YOUR GOAL: Output exactly the lines below from the one containing "IC13: buffer (in" to the last line, both included. Omit pictures.

Items from a dataset
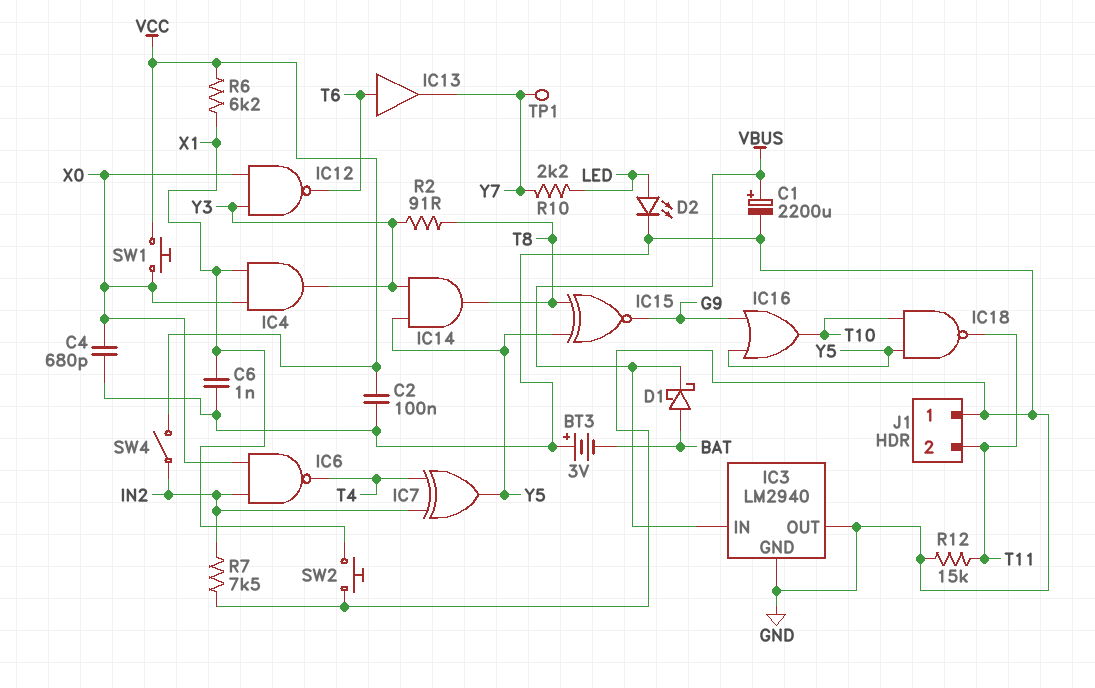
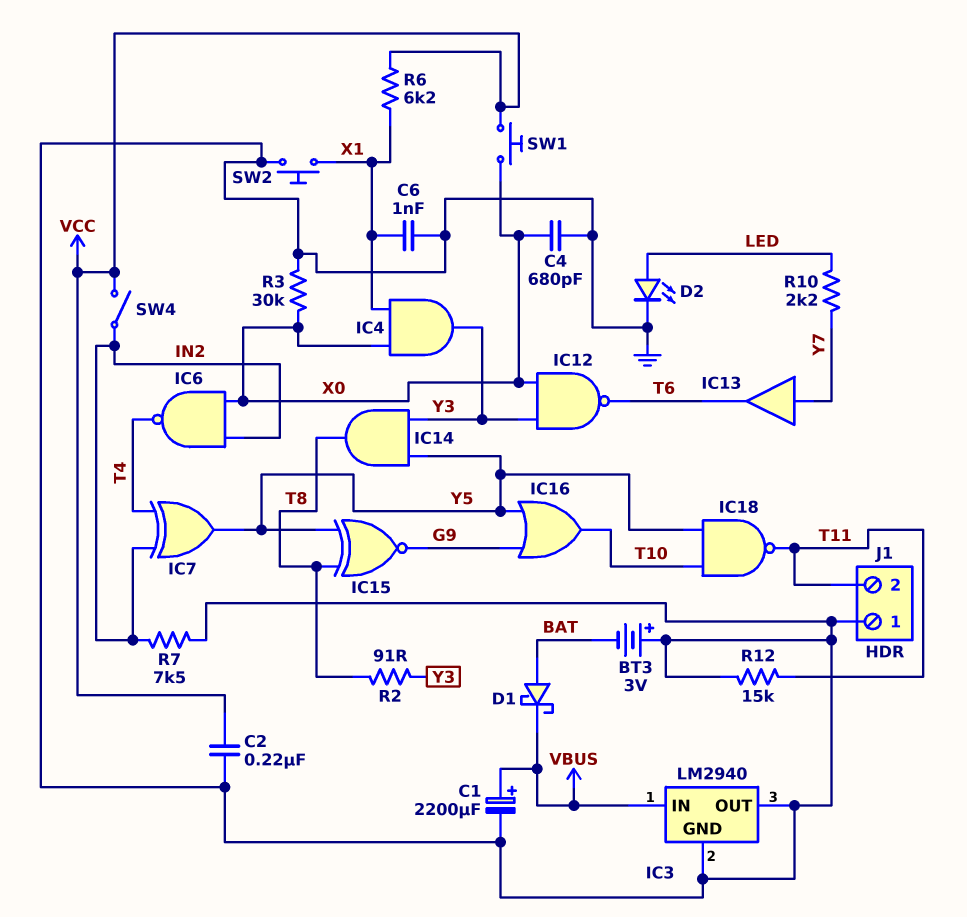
C2: 100nF (GND, VCC) -> 220nF (GND, VCC)
IC13: buffer (in T6, out Y7) -> buffer (in Y7, out T6)
R3: none -> 30k (GND, X0)
TP1: test point (Y7) -> none

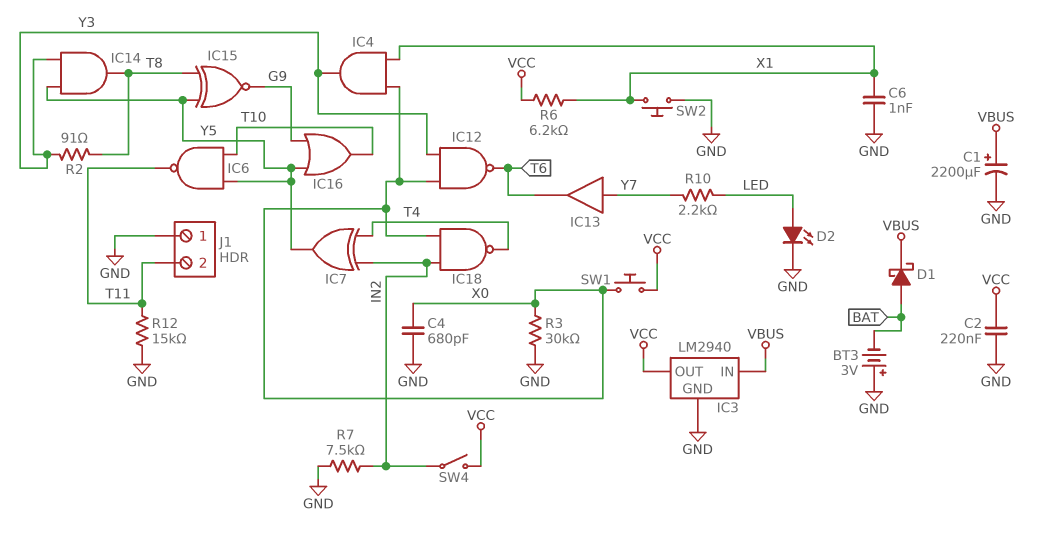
IC3 pin OUT: GND -> VCC
IC6: NAND (in IN2, in X0, out T4) -> NAND (in T10, in Y5, out T11)
IC18: NAND (in T10, in Y5, out T11) -> NAND (in IN2, in X0, out T4)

TASK OUTPUT:
IC13: buffer (in T6, out Y7) -> buffer (in Y7, out T6)
R3: none -> 30k (GND, X0)
TP1: test point (Y7) -> none

IC3 pin OUT: GND -> VCC
IC6: NAND (in IN2, in X0, out T4) -> NAND (in T10, in Y5, out T11)
IC18: NAND (in T10, in Y5, out T11) -> NAND (in IN2, in X0, out T4)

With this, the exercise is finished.